ASSIGNMENT >> Your reproduction of the entries should be exact and should contain no pictures.

EXTRACTED ENTRIES >>
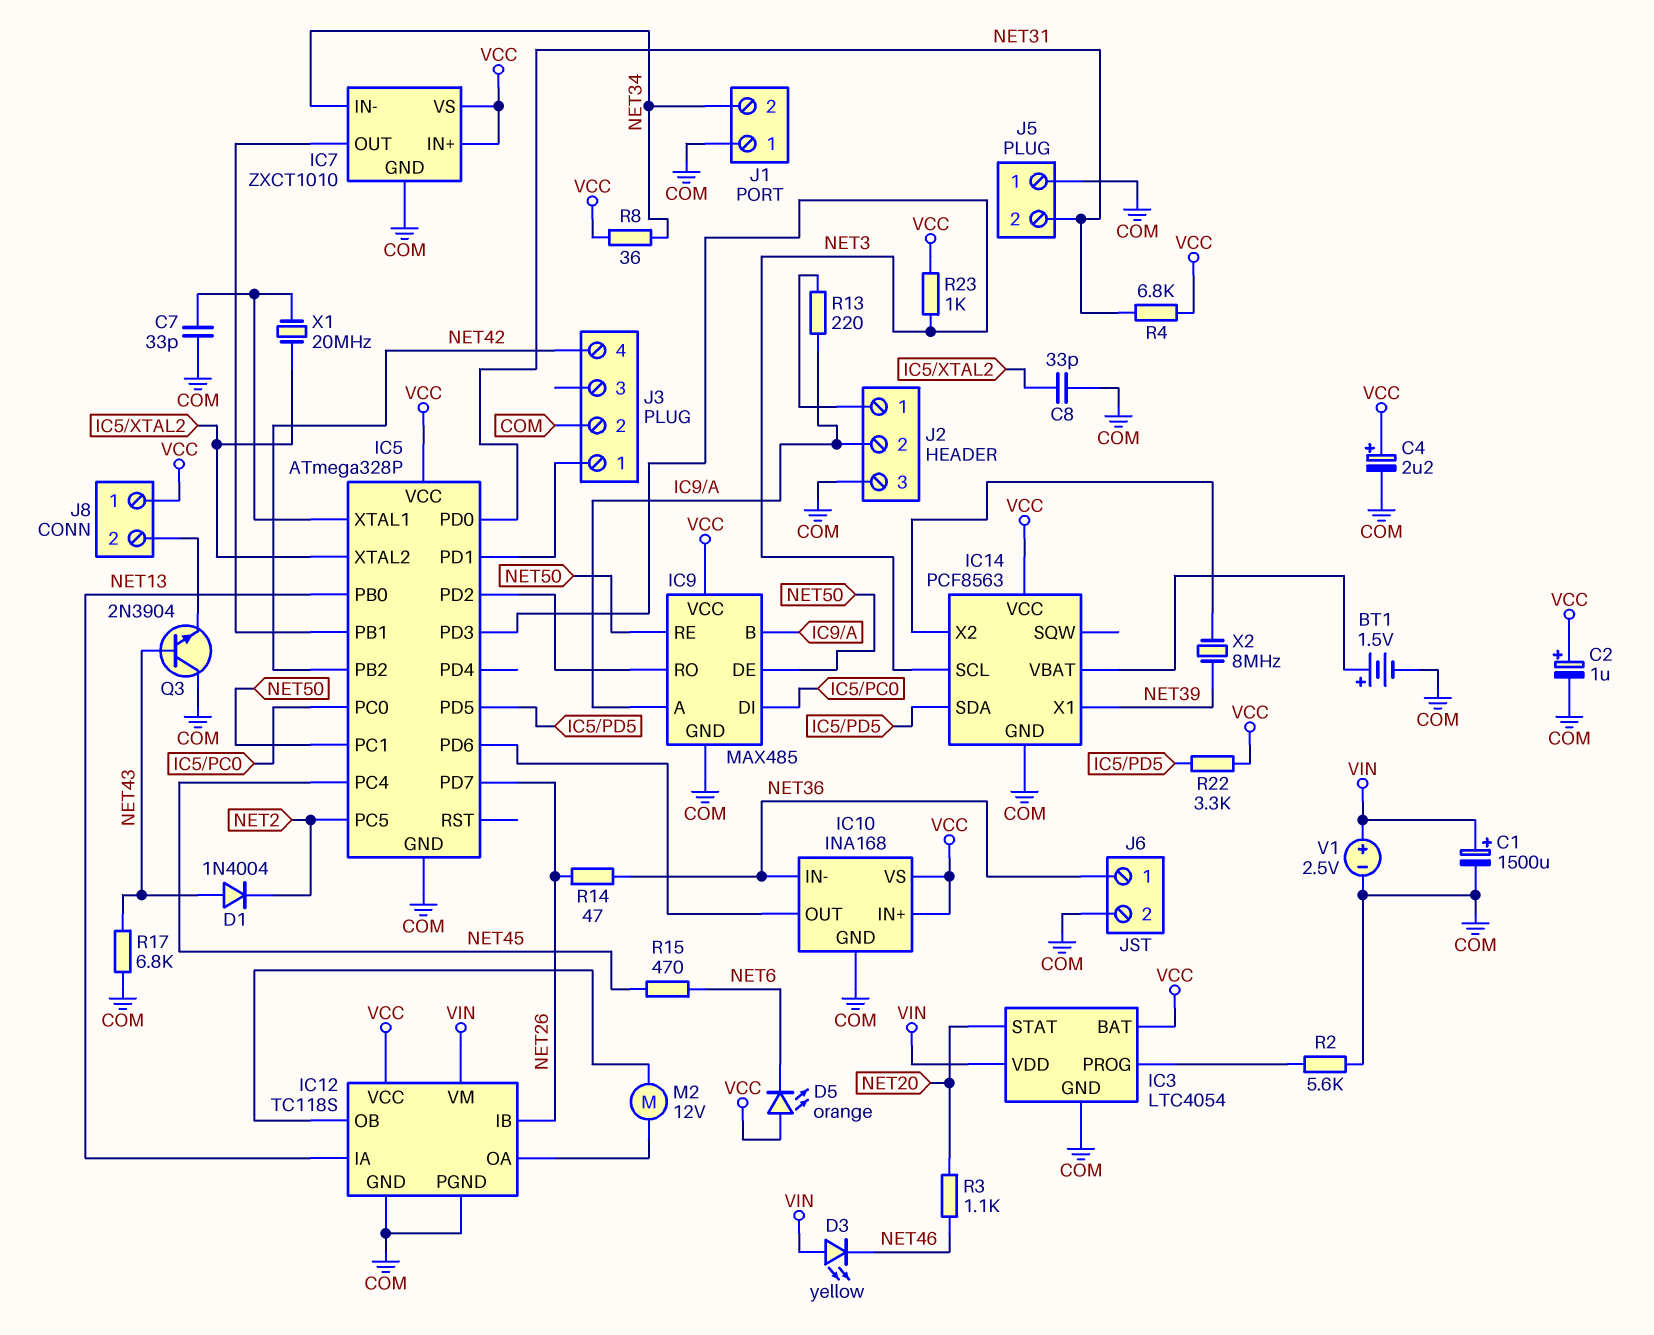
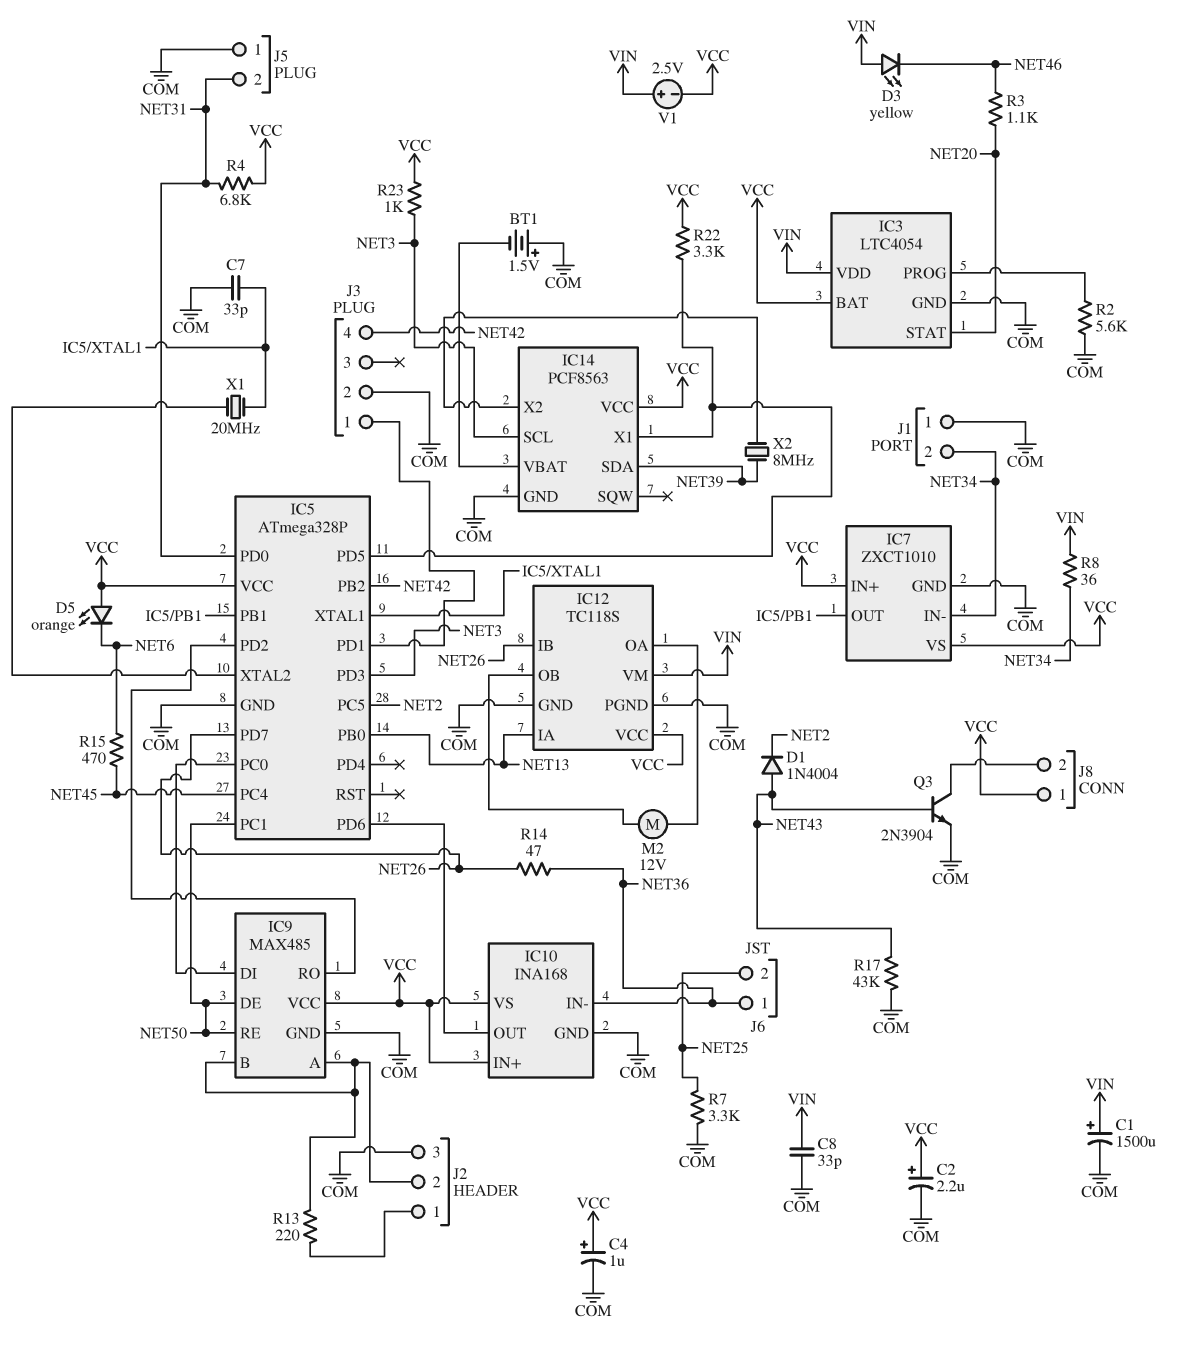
BT1: 1.5V (plus IC14/VBAT, minus COM) -> 1.5V (plus COM, minus IC14/VBAT)
C2: 1uF (plus VCC, minus COM) -> 2.2uF (plus VCC, minus COM)
C4: 2.2uF (plus VCC, minus COM) -> 1uF (plus VCC, minus COM)
C8: 33pF (COM, IC5/XTAL2) -> 33pF (COM, VIN)
IC14 pin SDA: IC5/PD5 -> NET39
IC14 pin X1: NET39 -> IC5/PD5
J6 pin 2: COM -> NET25
Q3: NPN 2N3904 (B NET43, C COM, E J8/2) -> NPN 2N3904 (B NET43, C J8/2, E COM)
R7: none -> 3.3k (COM, NET25)
R8: 36 (NET34, VCC) -> 36 (NET34, VIN)
R17: 6.8k (COM, NET43) -> 43k (COM, NET43)
V1: 2.5V (plus VIN, minus COM) -> 2.5V (plus VIN, minus VCC)

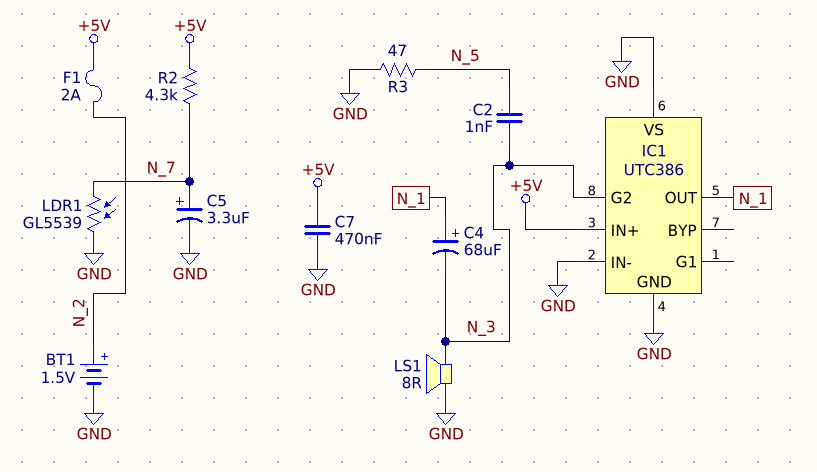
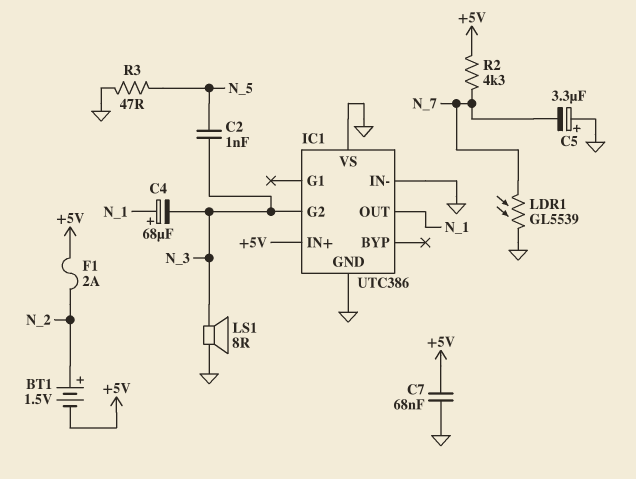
BT1: 1.5V (plus N_2, minus GND) -> 1.5V (plus N_2, minus +5V)
C5: 3.3uF (plus N_7, minus GND) -> 3.3uF (plus GND, minus N_7)
C7: 470nF (+5V, GND) -> 68nF (+5V, GND)

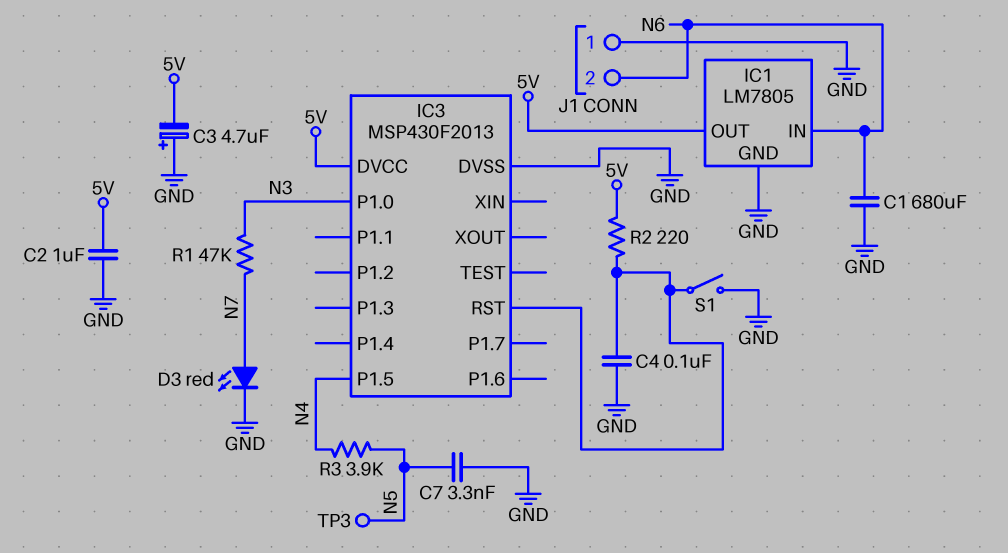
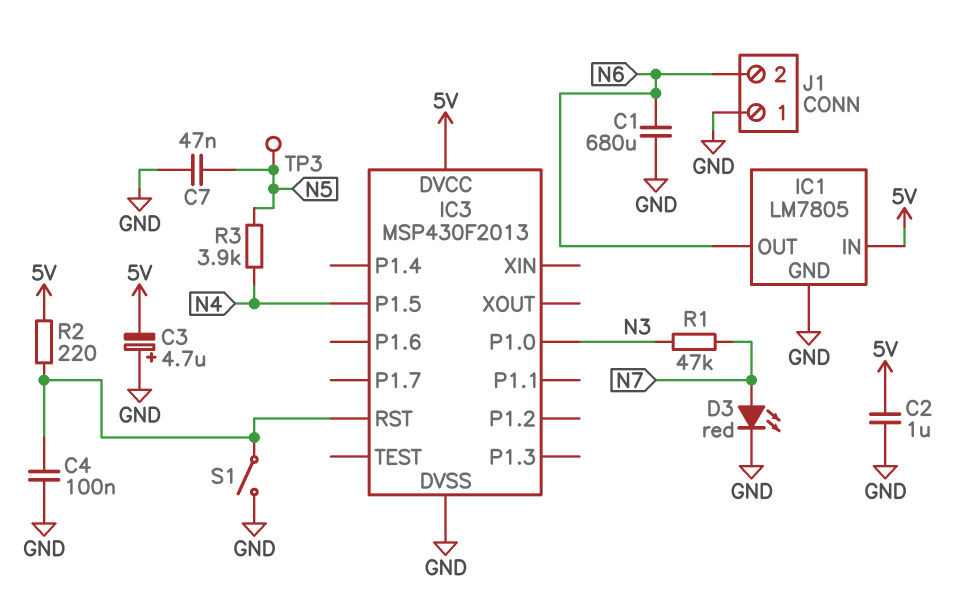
C7: 3.3nF (GND, N5) -> 47nF (GND, N5)
IC1 pin IN: N6 -> 5V
IC1 pin OUT: 5V -> N6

EXERCISE SOLUTION >>
BT1: 1.5V (plus IC14/VBAT, minus COM) -> 1.5V (plus COM, minus IC14/VBAT)
C2: 1uF (plus VCC, minus COM) -> 2.2uF (plus VCC, minus COM)
C4: 2.2uF (plus VCC, minus COM) -> 1uF (plus VCC, minus COM)
C8: 33pF (COM, IC5/XTAL2) -> 33pF (COM, VIN)
IC14 pin SDA: IC5/PD5 -> NET39
IC14 pin X1: NET39 -> IC5/PD5
J6 pin 2: COM -> NET25
Q3: NPN 2N3904 (B NET43, C COM, E J8/2) -> NPN 2N3904 (B NET43, C J8/2, E COM)
R7: none -> 3.3k (COM, NET25)
R8: 36 (NET34, VCC) -> 36 (NET34, VIN)
R17: 6.8k (COM, NET43) -> 43k (COM, NET43)
V1: 2.5V (plus VIN, minus COM) -> 2.5V (plus VIN, minus VCC)

BT1: 1.5V (plus N_2, minus GND) -> 1.5V (plus N_2, minus +5V)
C5: 3.3uF (plus N_7, minus GND) -> 3.3uF (plus GND, minus N_7)
C7: 470nF (+5V, GND) -> 68nF (+5V, GND)

C7: 3.3nF (GND, N5) -> 47nF (GND, N5)
IC1 pin IN: N6 -> 5V
IC1 pin OUT: 5V -> N6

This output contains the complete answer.